SOURCE RECORDS ::
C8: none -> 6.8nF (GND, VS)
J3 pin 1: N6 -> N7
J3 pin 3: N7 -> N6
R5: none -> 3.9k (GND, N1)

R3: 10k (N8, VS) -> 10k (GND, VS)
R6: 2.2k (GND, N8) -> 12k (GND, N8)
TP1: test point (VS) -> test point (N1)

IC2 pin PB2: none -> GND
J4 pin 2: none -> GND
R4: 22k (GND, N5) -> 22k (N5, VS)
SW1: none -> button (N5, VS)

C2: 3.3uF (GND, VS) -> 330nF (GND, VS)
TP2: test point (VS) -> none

YOUR TASK :: What this exercise calls for is a precise transcription of the material above.

ANSWER TO THE EXERCISE ::
C8: none -> 6.8nF (GND, VS)
J3 pin 1: N6 -> N7
J3 pin 3: N7 -> N6
R5: none -> 3.9k (GND, N1)

R3: 10k (N8, VS) -> 10k (GND, VS)
R6: 2.2k (GND, N8) -> 12k (GND, N8)
TP1: test point (VS) -> test point (N1)

IC2 pin PB2: none -> GND
J4 pin 2: none -> GND
R4: 22k (GND, N5) -> 22k (N5, VS)
SW1: none -> button (N5, VS)

C2: 3.3uF (GND, VS) -> 330nF (GND, VS)
TP2: test point (VS) -> none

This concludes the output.